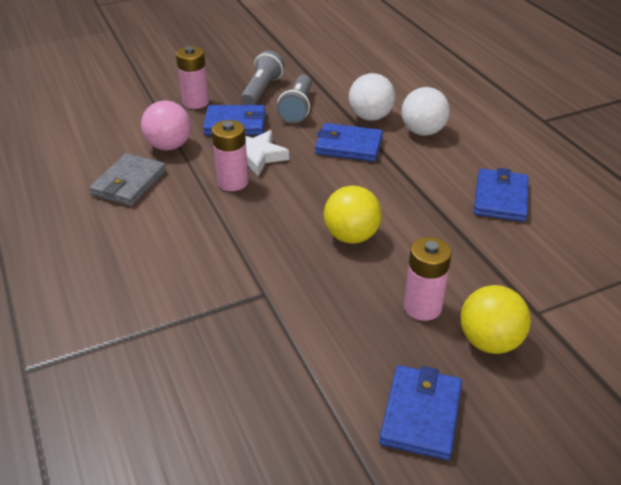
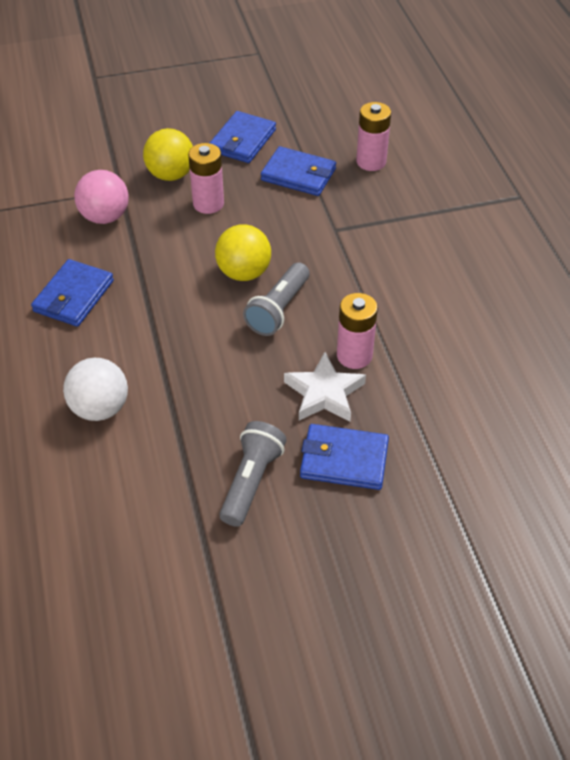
camera: 170 degrees left, 10 degrees up
grey wallet [89,153,166,206] -> none
pink ball [141,101,191,150] -> pink ball moved to [74,170,129,224]
pink battery [176,46,209,109] -> pink battery moved to [356,102,391,171]
grey flashlight [241,50,285,105] -> grey flashlight moved to [243,262,310,336]
blue wallet [315,123,383,162] -> blue wallet moved to [261,146,336,196]
white ball [349,73,395,121] -> none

[Requirement]:
Where does the word "none" occur in the records? Return every line that holds it.

[Answer to the problem]:
grey wallet [89,153,166,206] -> none
white ball [349,73,395,121] -> none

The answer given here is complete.